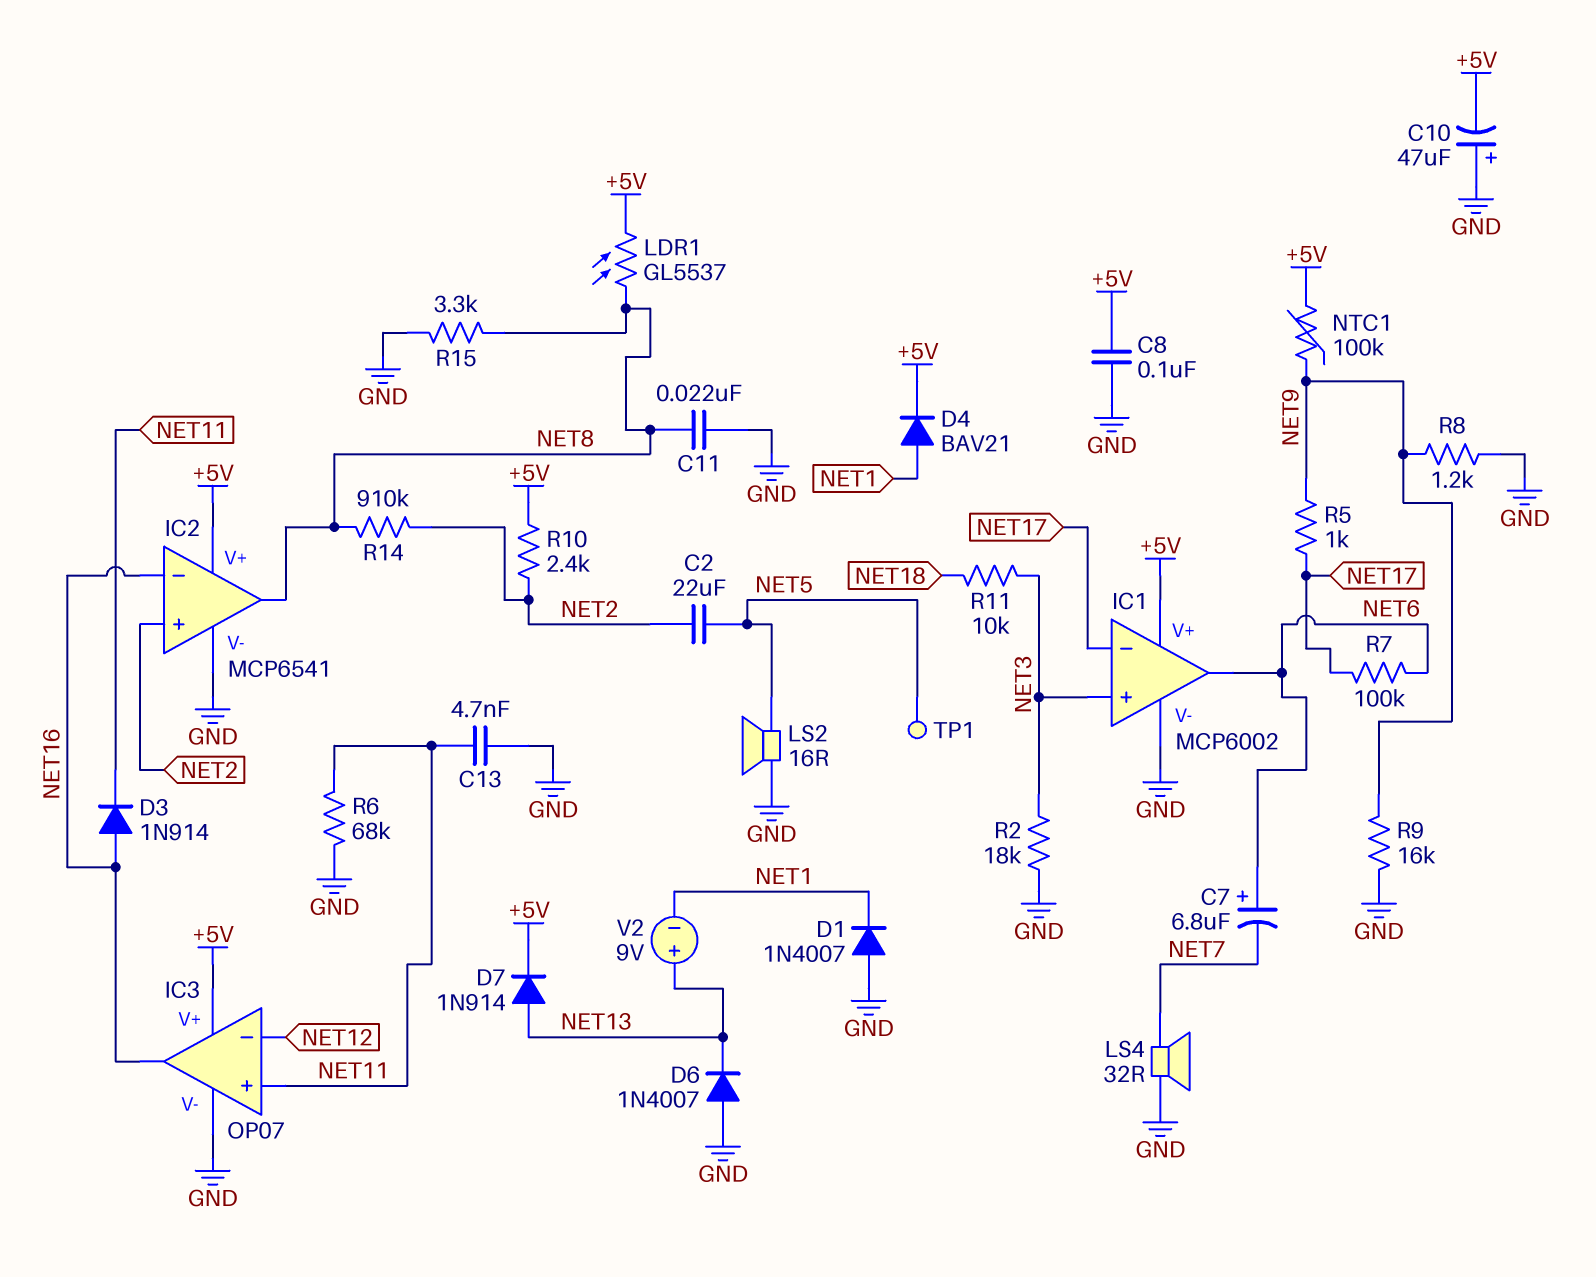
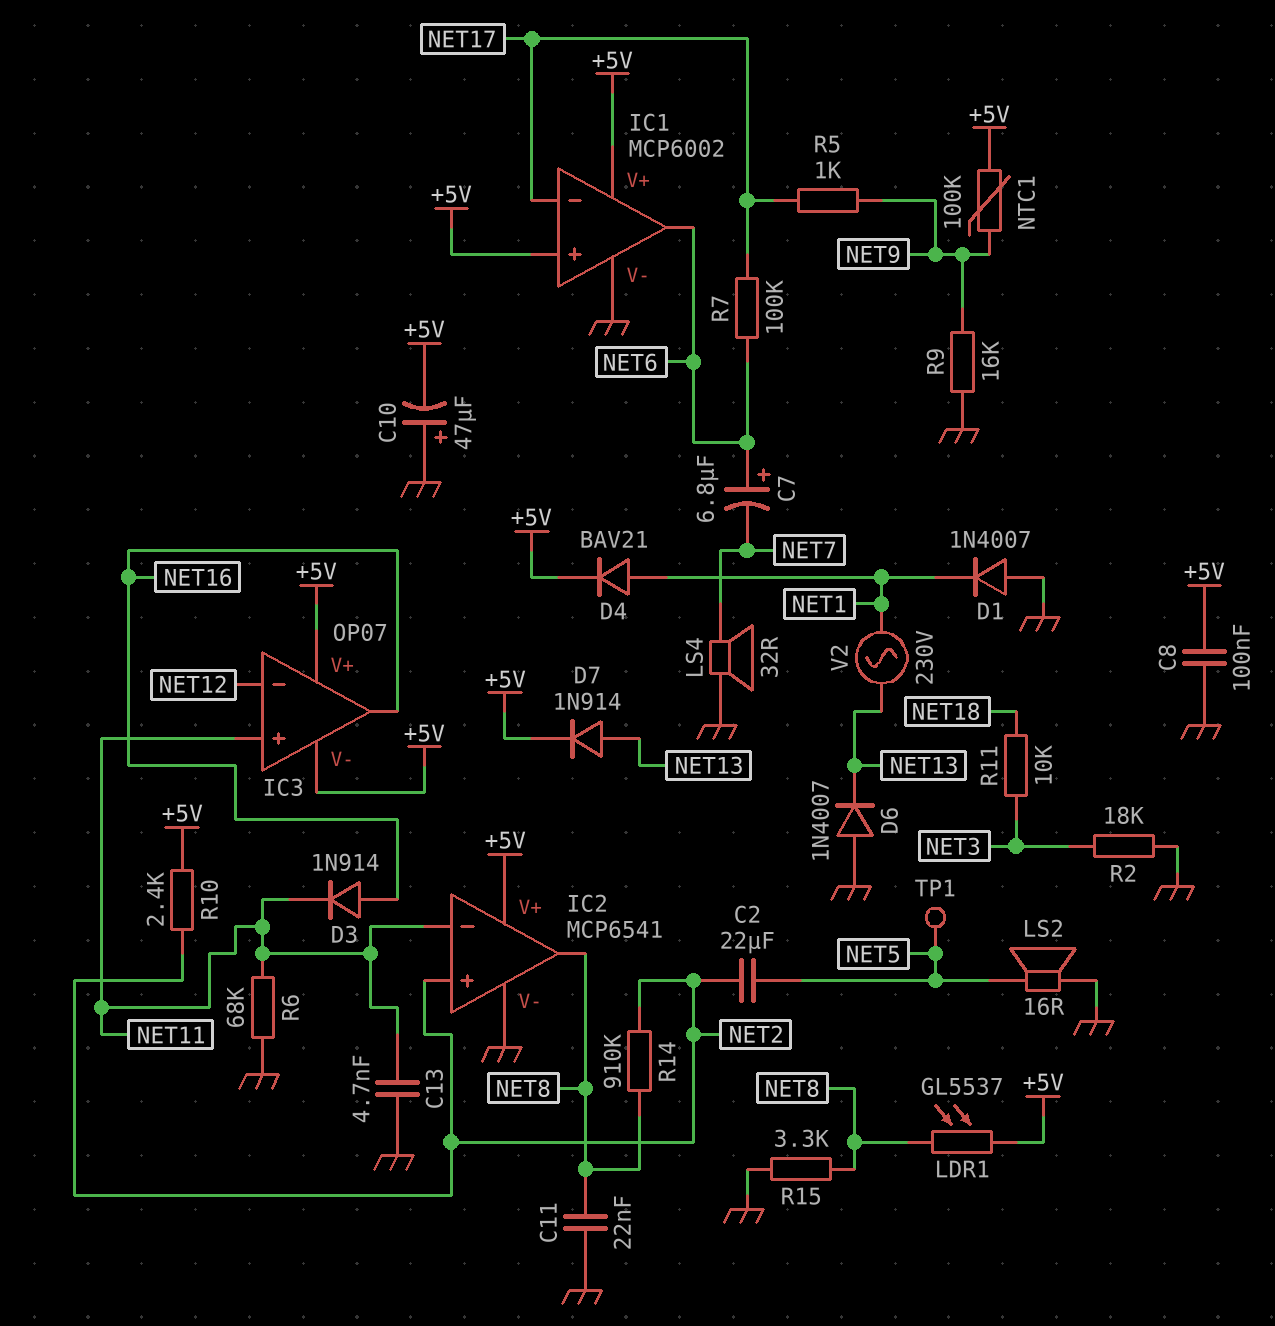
IC1 pin in+: NET3 -> +5V
IC2 pin in-: NET16 -> NET11
IC3 pin V-: GND -> +5V
R8: 1.2k (GND, NET9) -> none
V2: 9V (plus NET13, minus NET1) -> AC 230V (NET1, NET13)

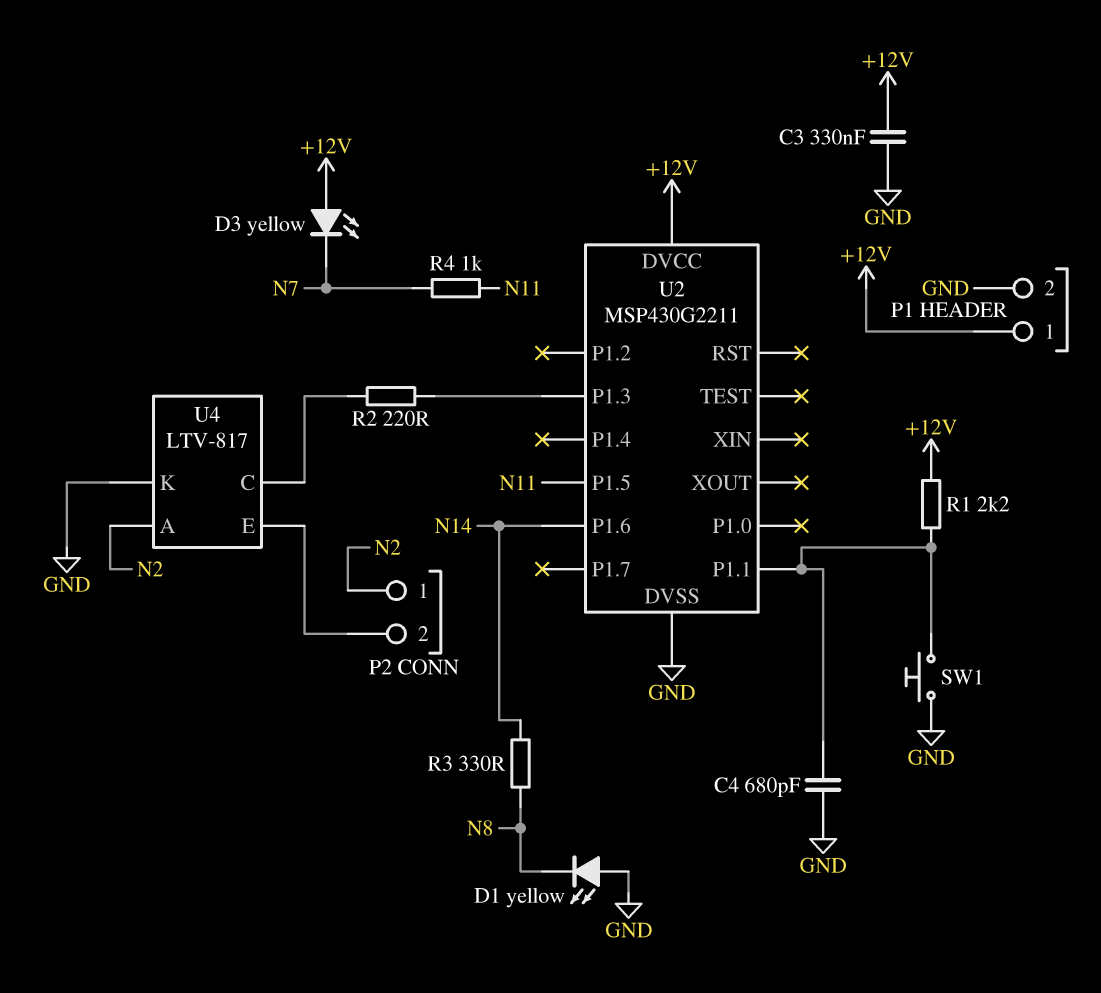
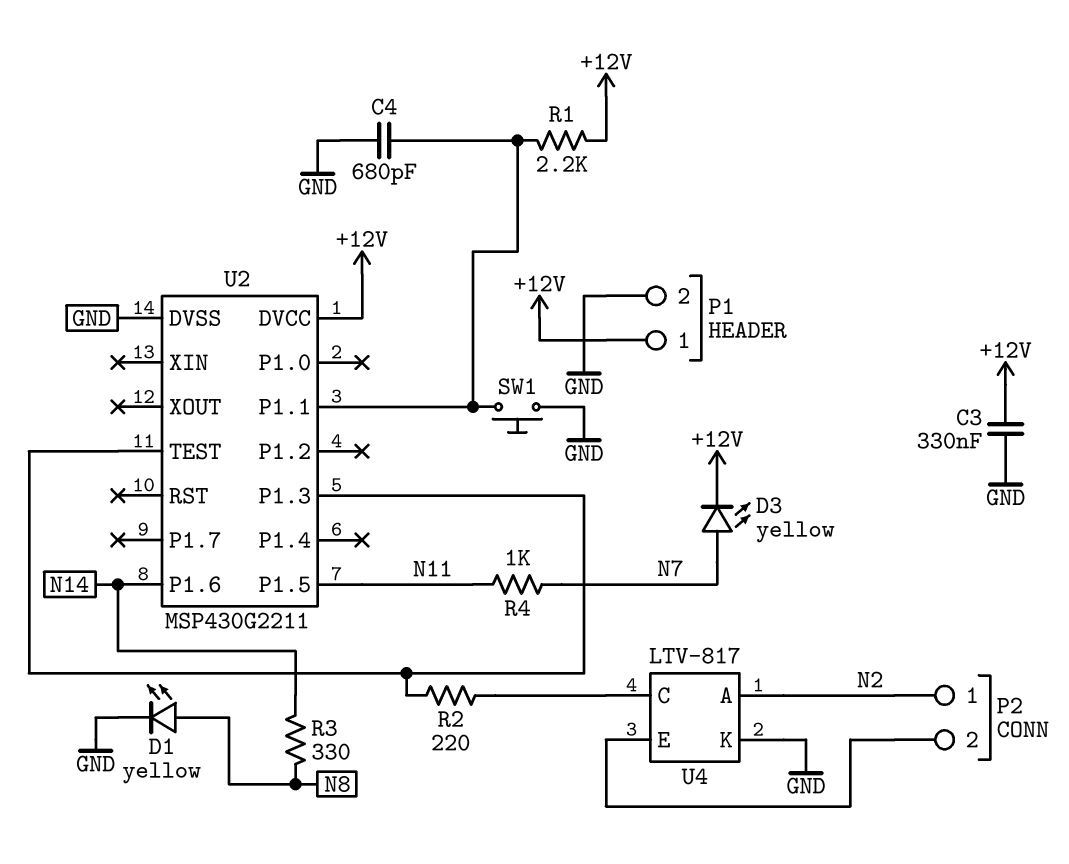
D1: LED yellow (A GND, K N8) -> LED yellow (A N8, K GND)
D3: LED yellow (A +12V, K N7) -> LED yellow (A N7, K +12V)
U2 pin TEST: none -> U2/P1.3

——————————

■ **PROMPT**:
Show me all lines in the records that contain "none".

■ **THE COMPLETED TASK**:
R8: 1.2k (GND, NET9) -> none
U2 pin TEST: none -> U2/P1.3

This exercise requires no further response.